[The records — start]

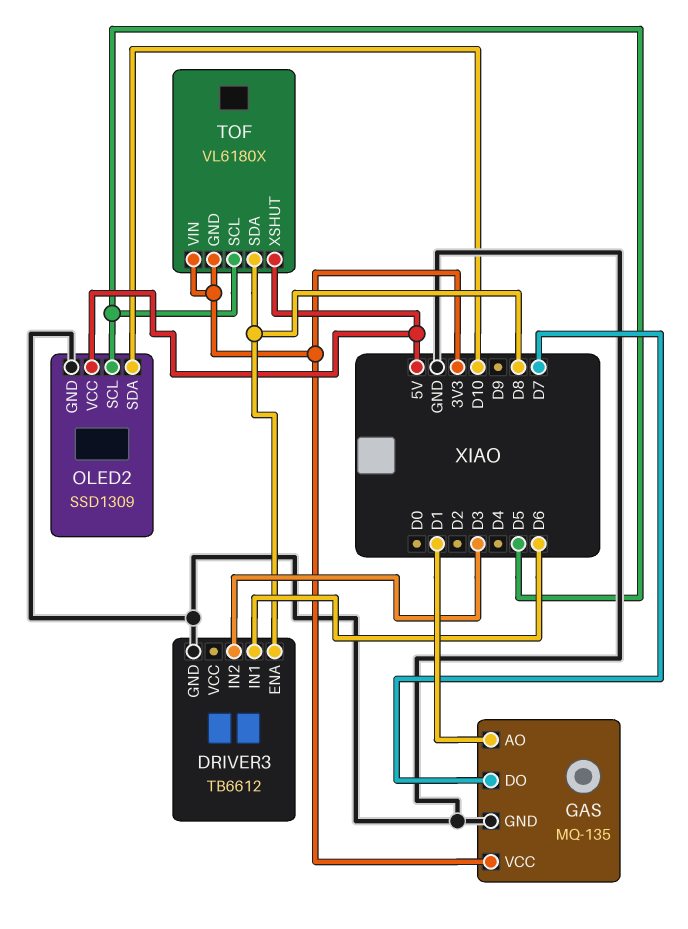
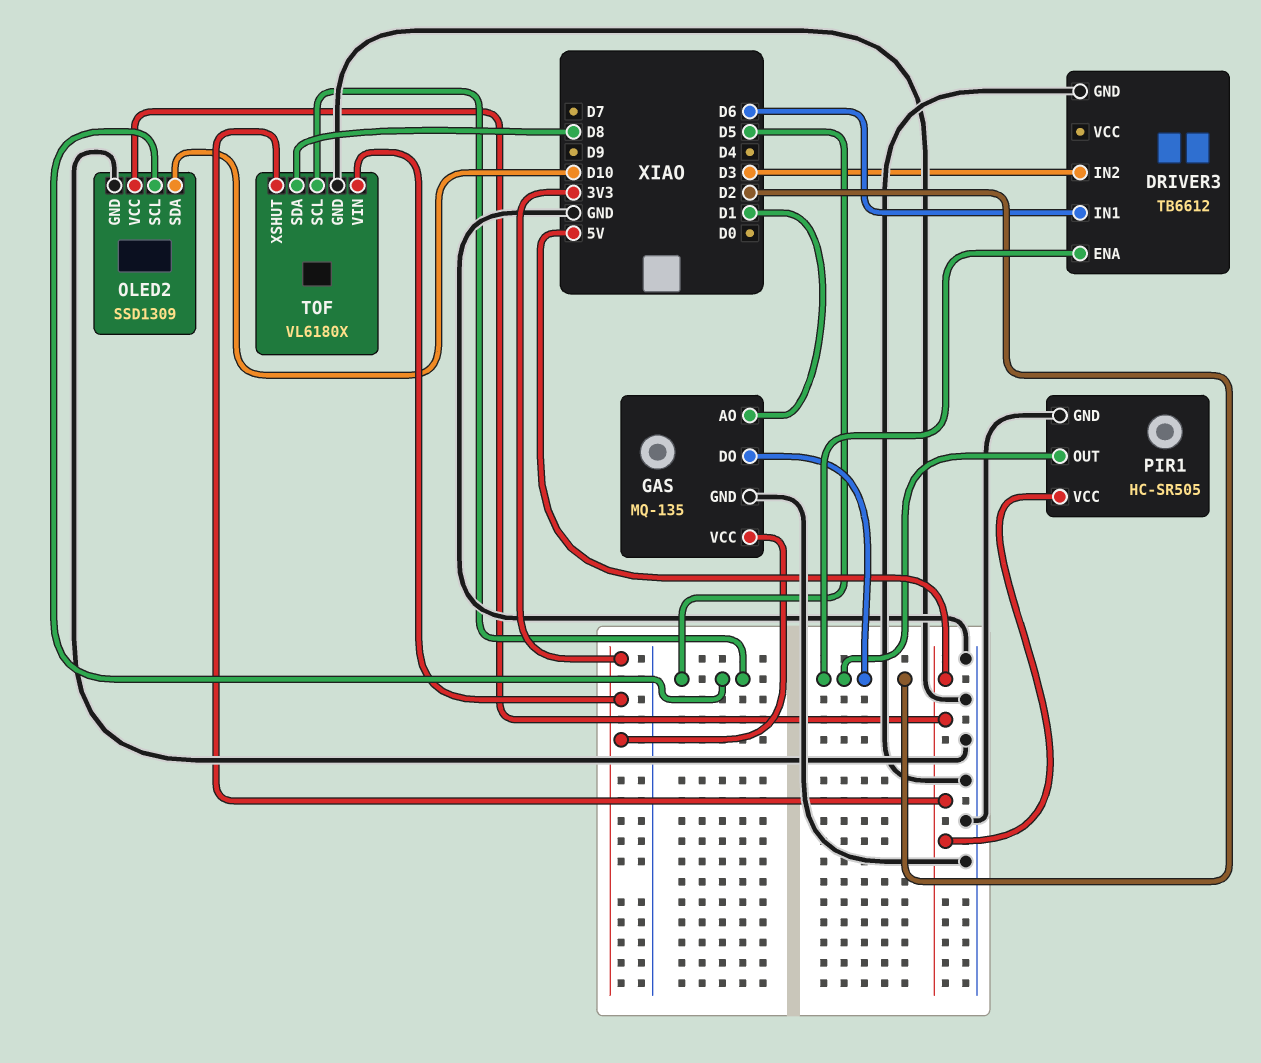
DRIVER3 pin ENA: D8 -> D2
GAS pin DO: D7 -> D2
PIR1: none -> HC-SR505
PIR1 pin GND: none -> GND
PIR1 pin OUT: none -> D2
PIR1 pin VCC: none -> 5V
TOF pin GND: 3V3 -> GND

[The records — finish]

Assigned task = Repeat only the lines starting at the one that contains "PIR1 pin GND: none -> GND" and ending at the last line above, exactly as written.

Output of the exercise =
PIR1 pin GND: none -> GND
PIR1 pin OUT: none -> D2
PIR1 pin VCC: none -> 5V
TOF pin GND: 3V3 -> GND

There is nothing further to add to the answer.